WHAT YOU WILL DO:
Look at the data below and print exactly the lines from its first line through the line with "op=moved; was=szpulka/żółty; in_first=550,133,42,57;"; the pictures stay out of the copy.

Scene change data:
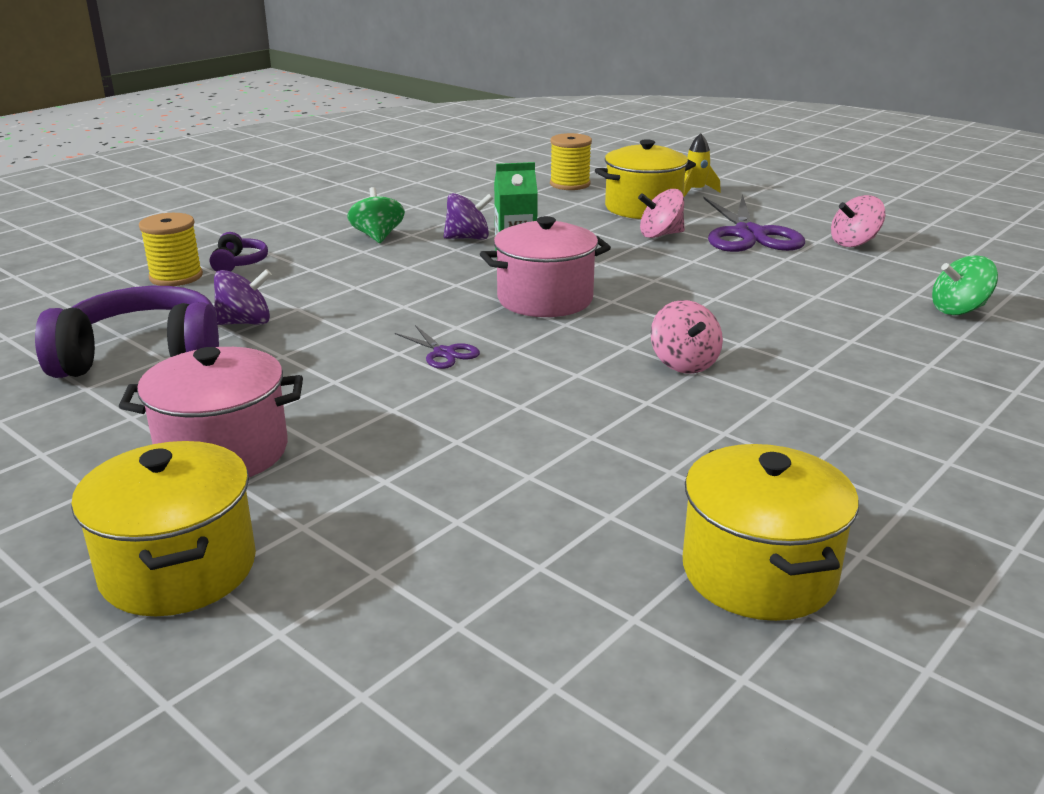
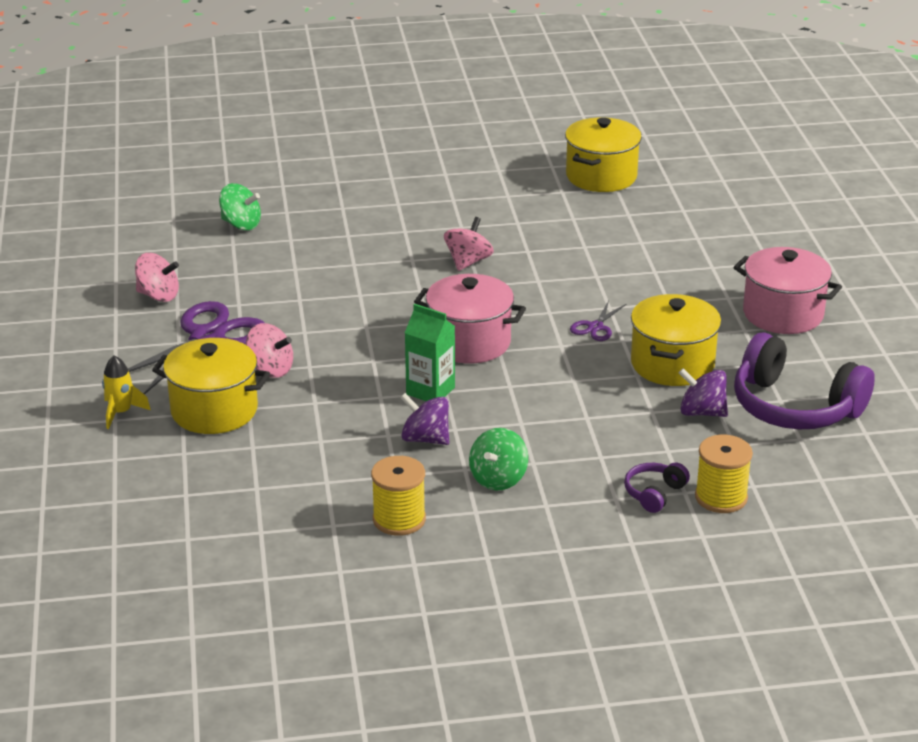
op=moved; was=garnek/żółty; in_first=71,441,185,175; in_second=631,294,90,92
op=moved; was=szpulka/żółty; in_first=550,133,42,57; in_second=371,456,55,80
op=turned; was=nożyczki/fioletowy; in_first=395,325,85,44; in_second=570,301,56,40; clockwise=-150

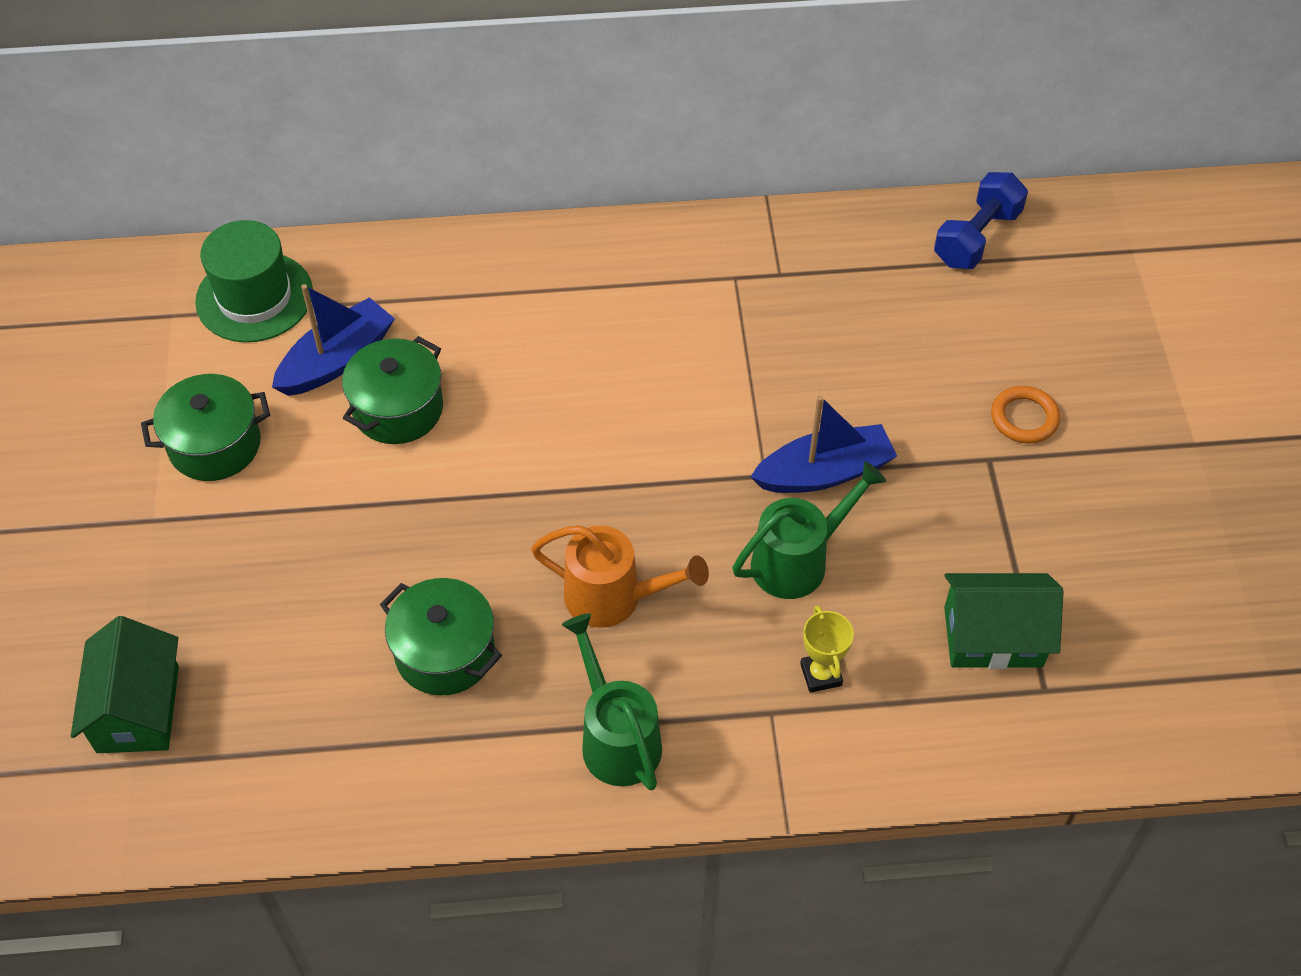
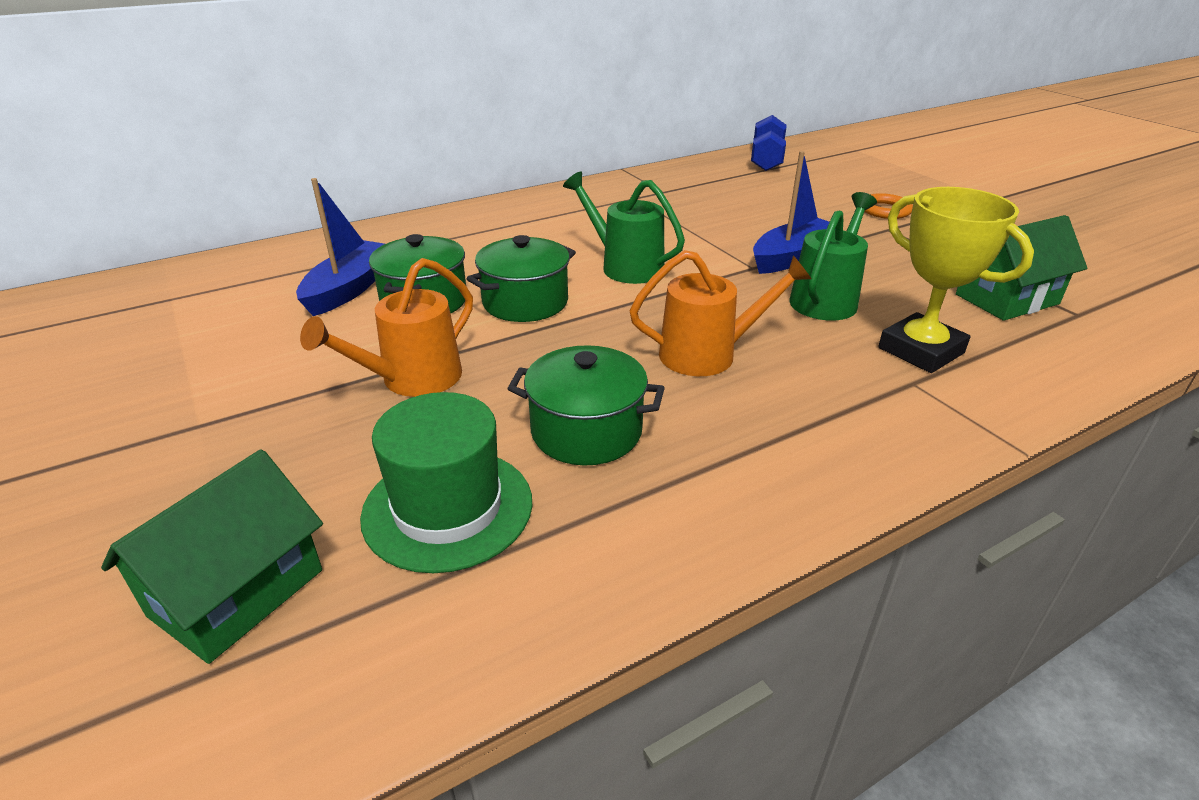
op=added; now=konewka/pomarańczowy; in_second=300,258,173,139
op=moved; was=garnek/zielony; in_first=141,374,129,107; in_second=467,235,109,87
op=moved; was=kapelusz/zielony; in_first=195,220,118,122; in_second=360,392,172,181
op=moved; was=konewka/zielony; in_first=562,613,100,178; in_second=563,171,122,113
op=turned; was=domek/zielony; in_first=71,616,108,137; in_second=101,449,222,215; clockwise=60
op=resized; was=puchar/żółty; in_first=800,605,54,88; in_second=878,187,156,186; ratio=1.87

TASK RESPONSE:
op=moved; was=garnek/żółty; in_first=71,441,185,175; in_second=631,294,90,92
op=moved; was=szpulka/żółty; in_first=550,133,42,57; in_second=371,456,55,80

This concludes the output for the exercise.